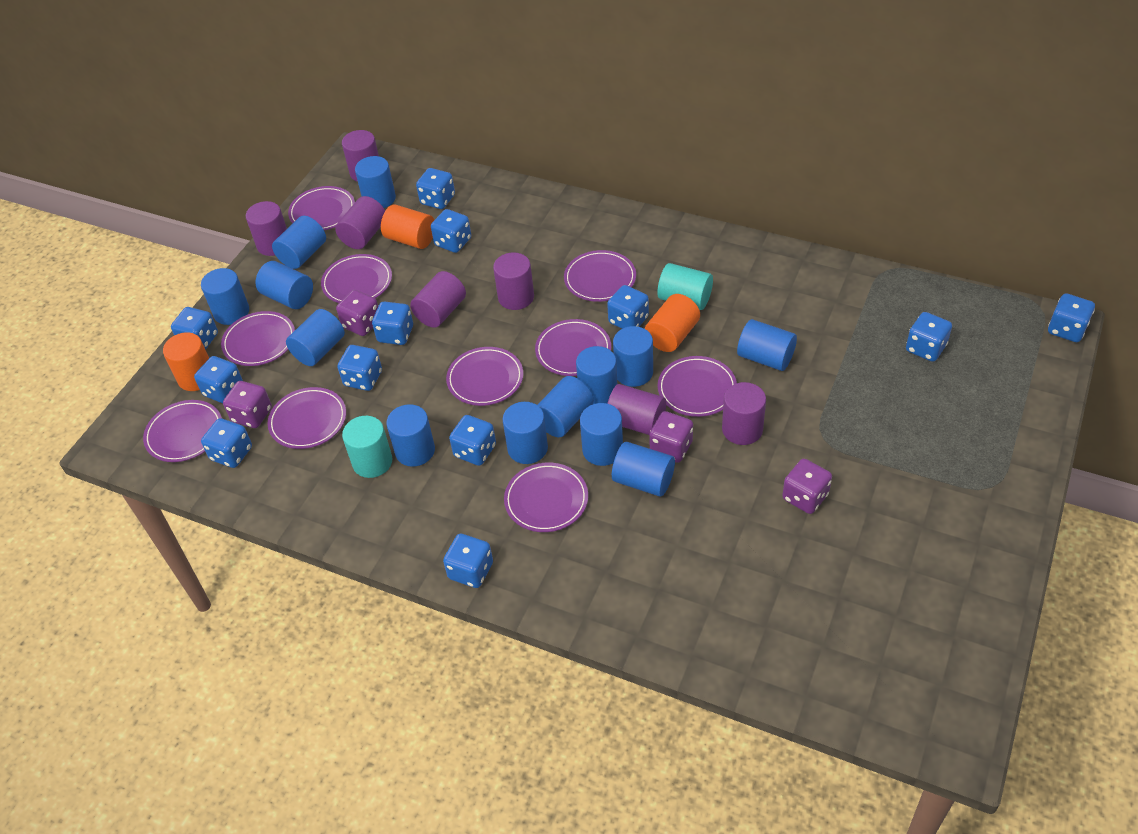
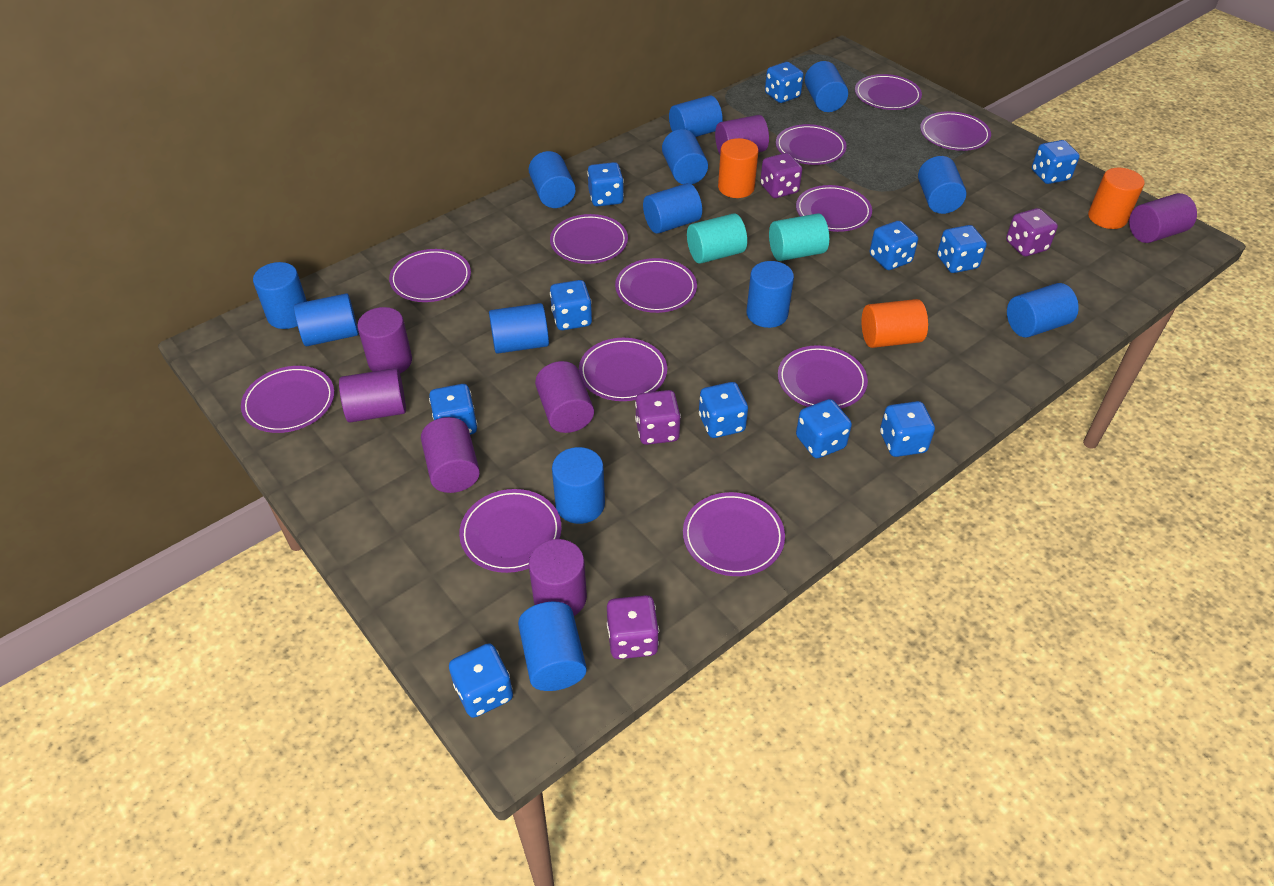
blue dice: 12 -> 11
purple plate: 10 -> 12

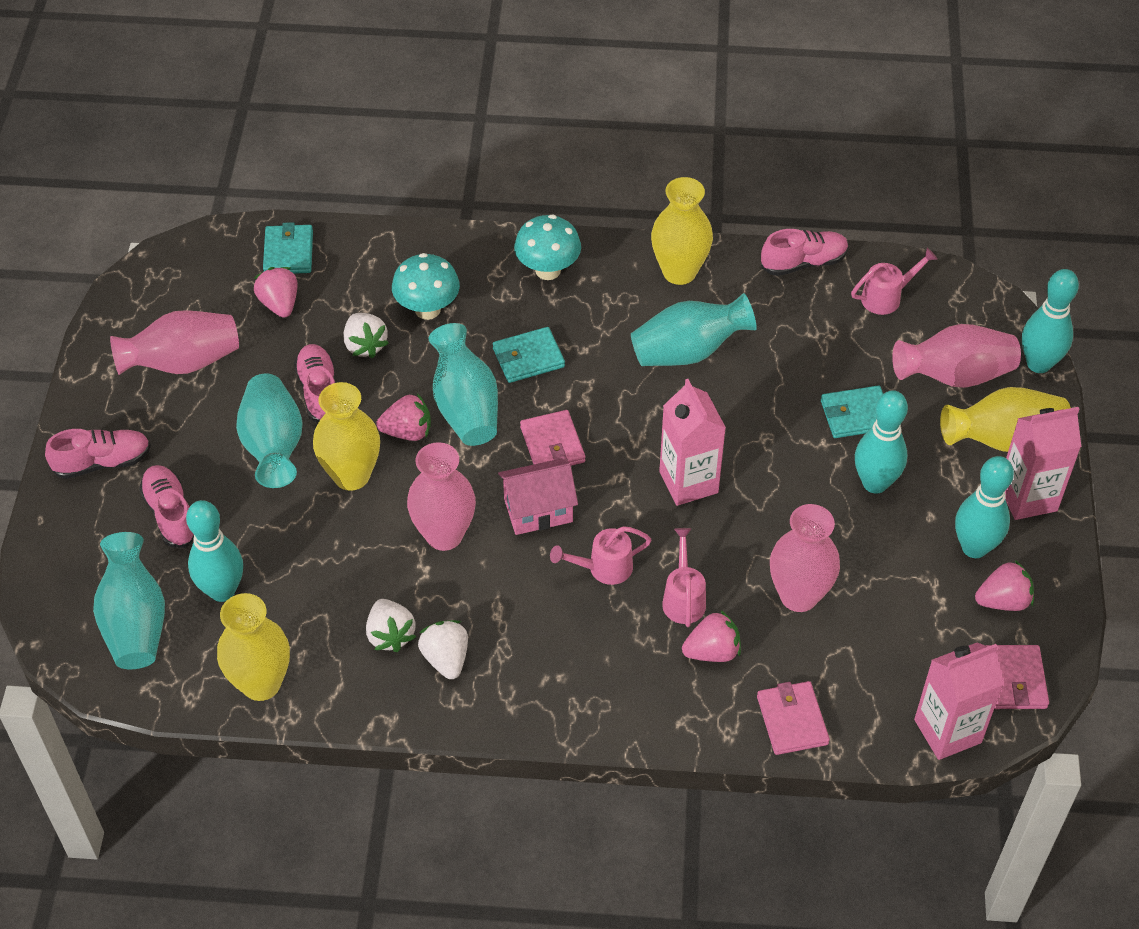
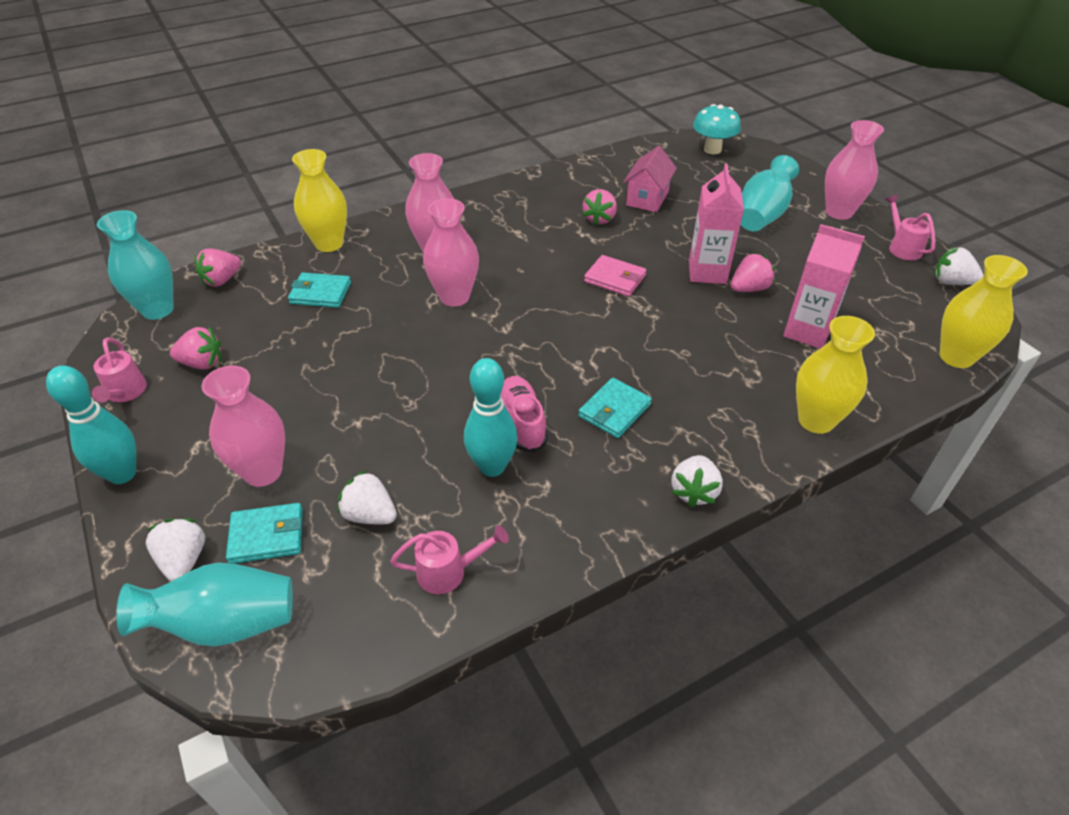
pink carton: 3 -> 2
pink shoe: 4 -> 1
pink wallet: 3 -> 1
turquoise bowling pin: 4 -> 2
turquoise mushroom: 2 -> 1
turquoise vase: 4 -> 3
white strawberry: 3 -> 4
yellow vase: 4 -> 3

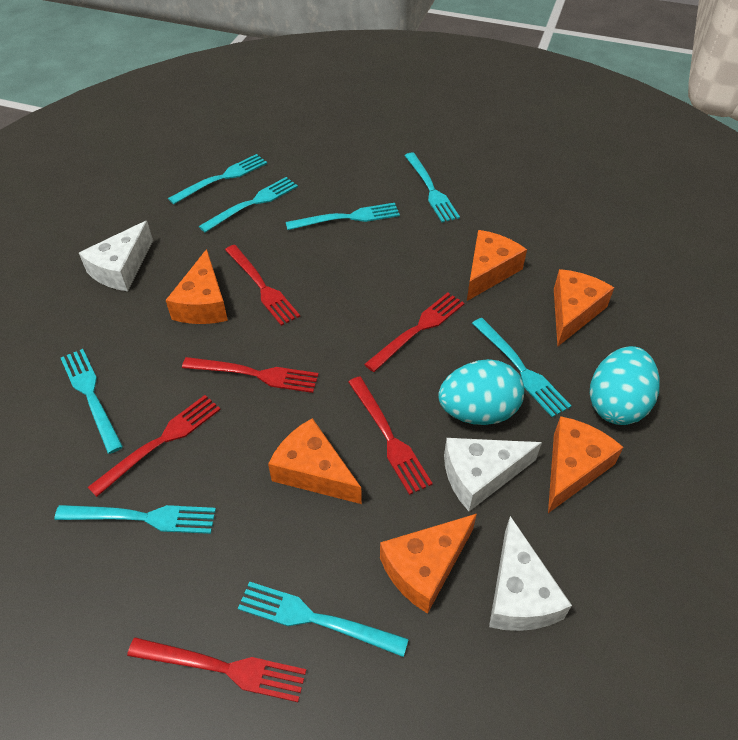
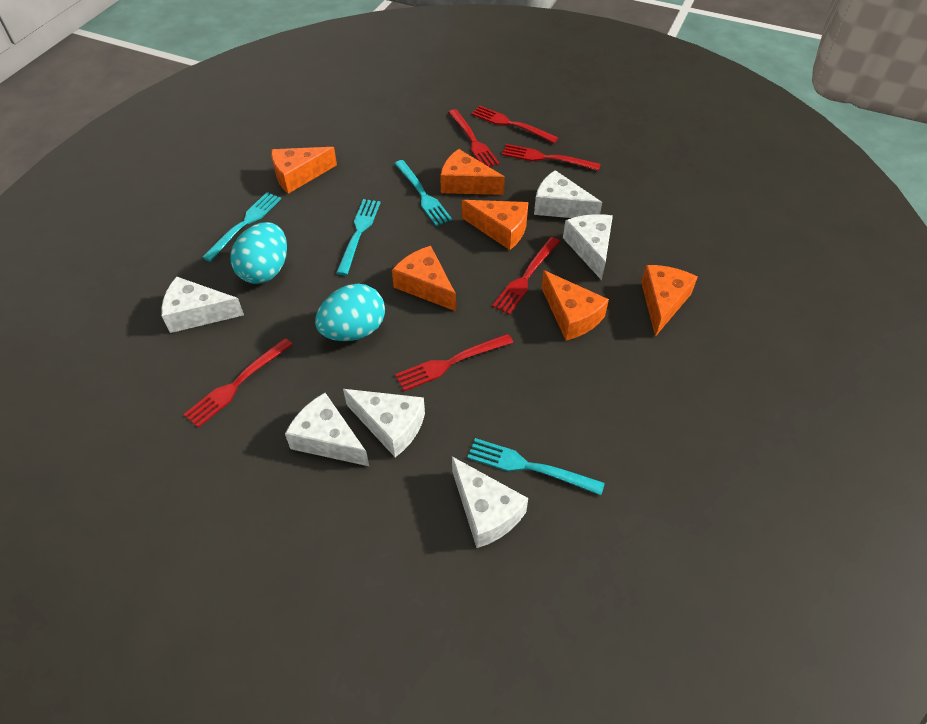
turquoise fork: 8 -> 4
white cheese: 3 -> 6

━━━━━━━━━━━━━━━━━━━━━━━━━━━━━━

The answer must be every line of the listing that holds the word "white".

white strawberry: 3 -> 4
white cheese: 3 -> 6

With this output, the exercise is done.